» TASK PROMPT
What lines in this listing contain the string "dispenser"? Report each one by copying it.

» GIVEN MATERIAL
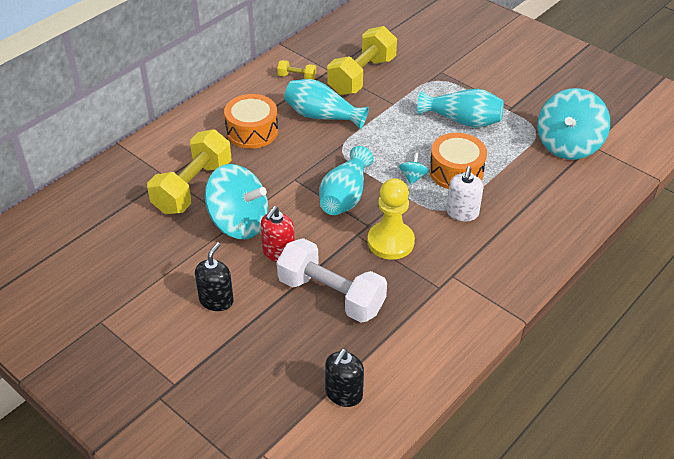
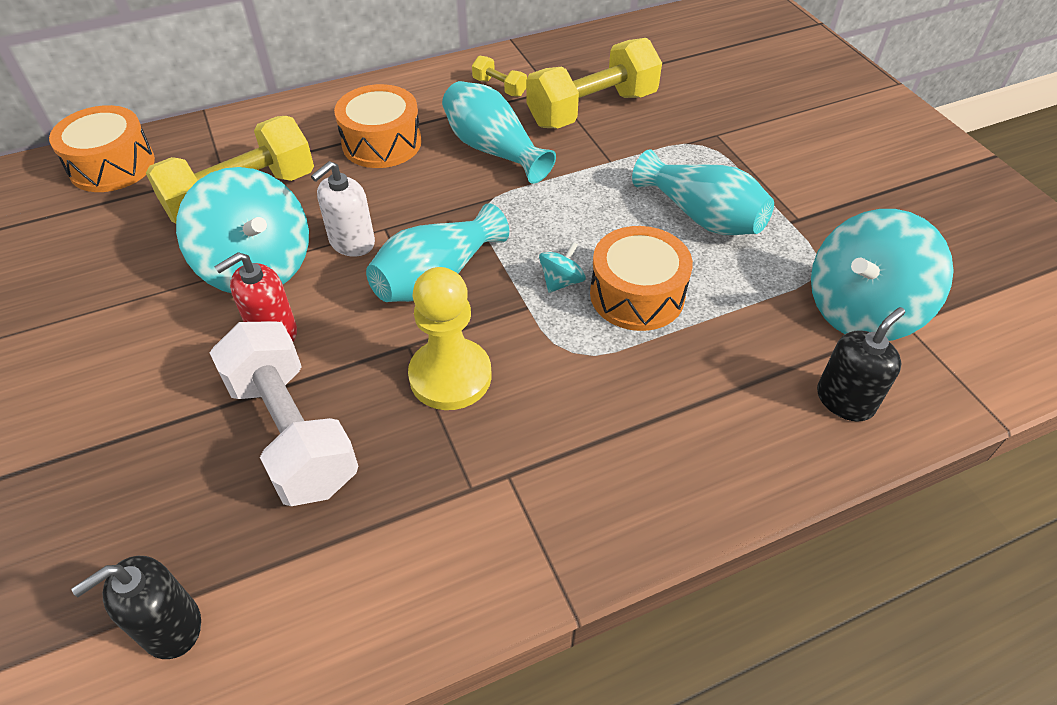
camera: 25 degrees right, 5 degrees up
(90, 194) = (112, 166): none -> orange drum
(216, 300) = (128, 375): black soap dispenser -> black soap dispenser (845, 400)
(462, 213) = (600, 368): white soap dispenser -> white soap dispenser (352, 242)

» ANSWER BELOW
(216, 300) = (128, 375): black soap dispenser -> black soap dispenser (845, 400)
(462, 213) = (600, 368): white soap dispenser -> white soap dispenser (352, 242)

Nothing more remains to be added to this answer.